Information given:

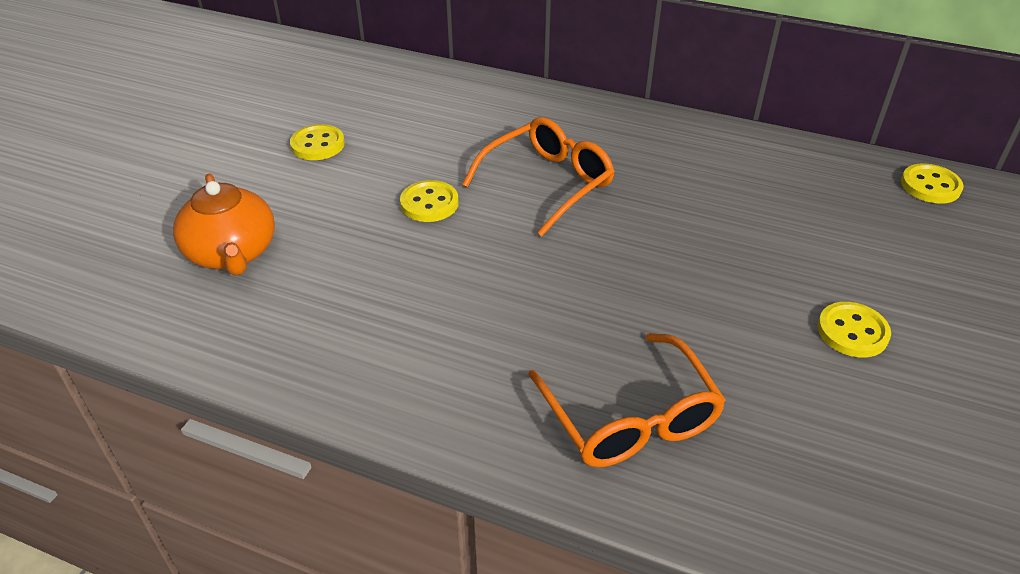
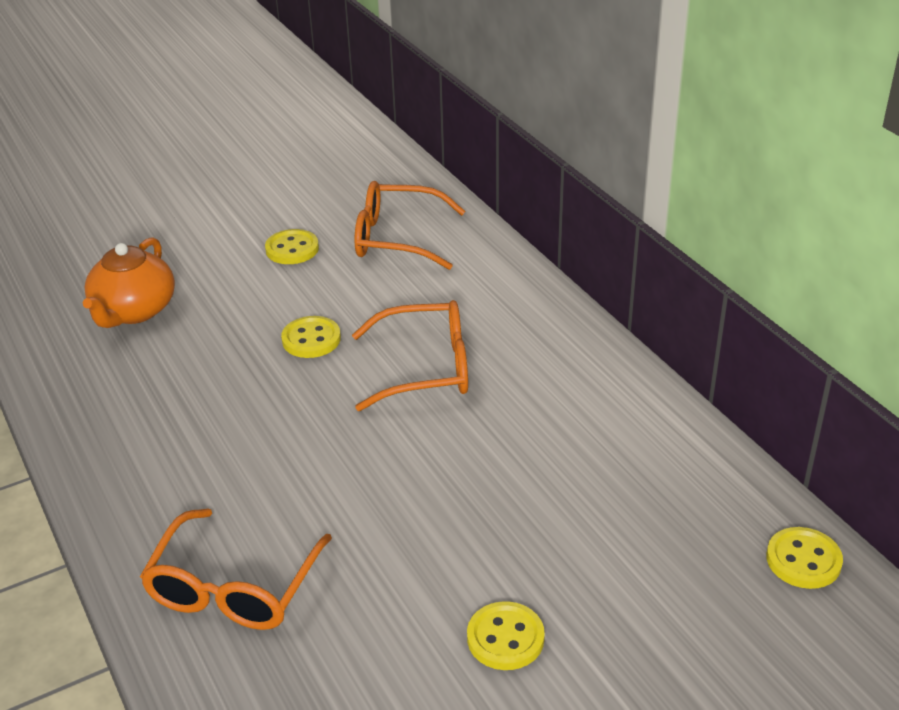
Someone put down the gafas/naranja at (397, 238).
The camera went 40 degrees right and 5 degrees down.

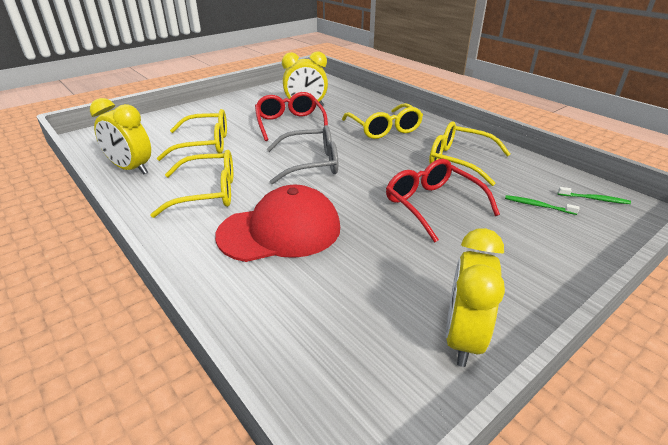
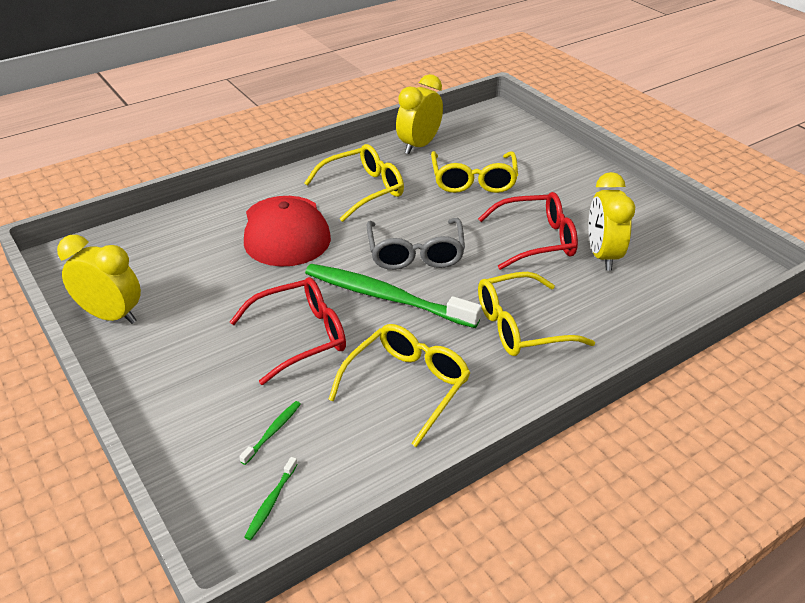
Someone put down the cepillo de dientes/verde at (386, 297).
Someone rotated the gafas/amarillo at (208, 193) by 120 degrees counterclockwise.
The camera went 95 degrees right and 5 degrees up.

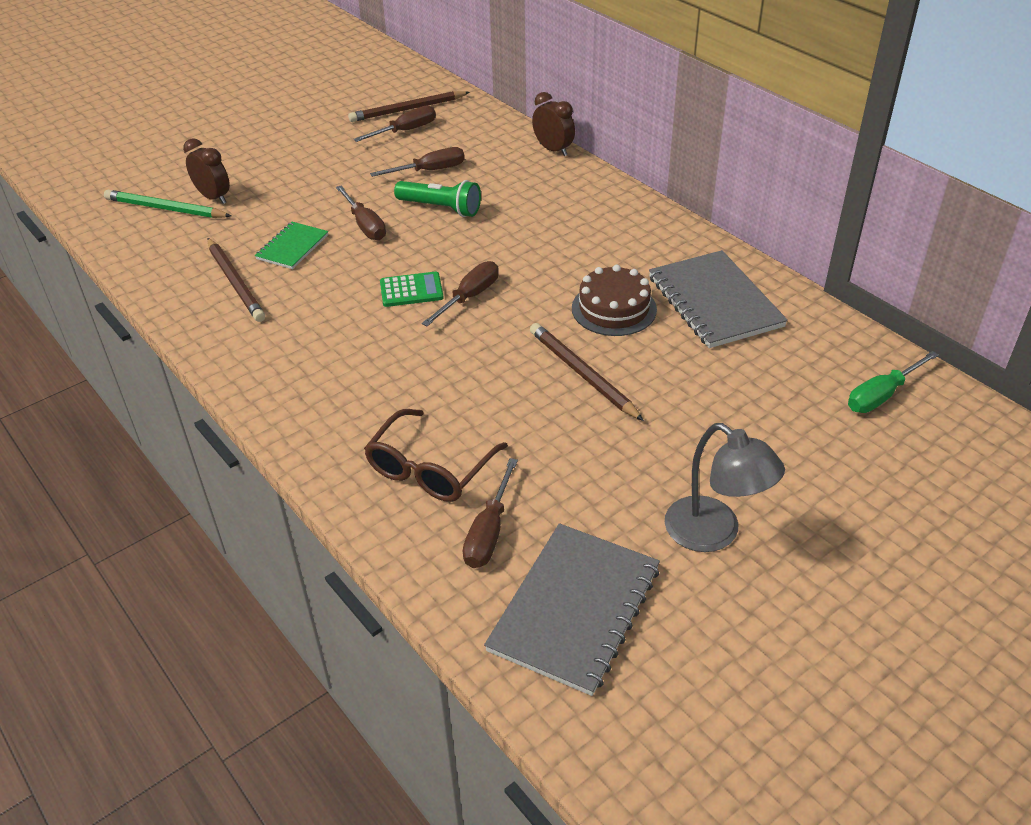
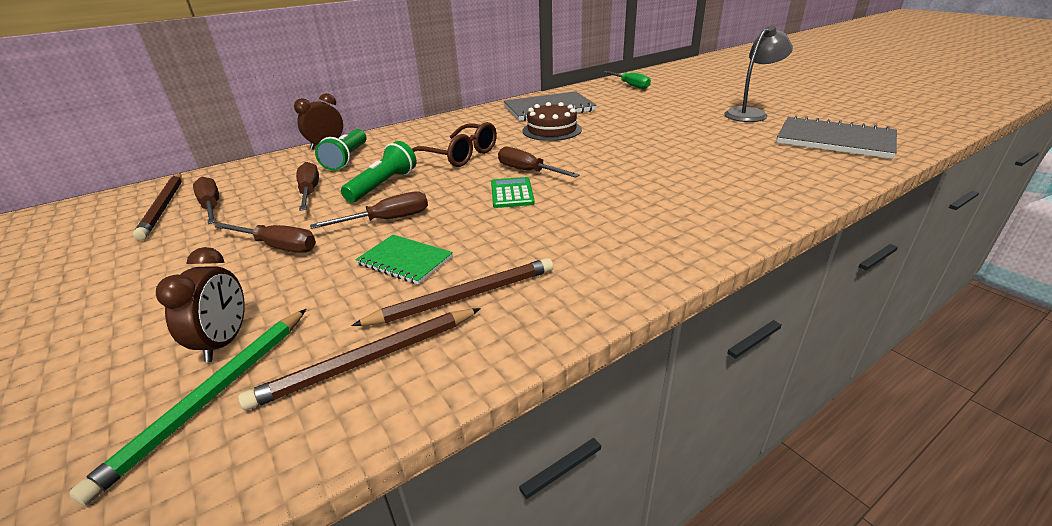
Someone put down the lámpara de mano/verde at (347, 159).
Someone carried the gafas/marrón from (430, 468) to (459, 155).
Someone carried the destornillador/marrón from (489, 532) to (278, 246).
Someone carried the lápiz/marrón from (583, 374) to (369, 360).
Someone rotated the despertador/marrón at (213, 197) by 135 degrees clockwise.
The camera went 85 degrees left and 10 degrees down.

What to work on:
For the material above, give every line again exactly and leave out the pictures.

Solution for this exercise:
Someone put down the gafas/naranja at (397, 238).
The camera went 40 degrees right and 5 degrees down.

Someone put down the cepillo de dientes/verde at (386, 297).
Someone rotated the gafas/amarillo at (208, 193) by 120 degrees counterclockwise.
The camera went 95 degrees right and 5 degrees up.

Someone put down the lámpara de mano/verde at (347, 159).
Someone carried the gafas/marrón from (430, 468) to (459, 155).
Someone carried the destornillador/marrón from (489, 532) to (278, 246).
Someone carried the lápiz/marrón from (583, 374) to (369, 360).
Someone rotated the despertador/marrón at (213, 197) by 135 degrees clockwise.
The camera went 85 degrees left and 10 degrees down.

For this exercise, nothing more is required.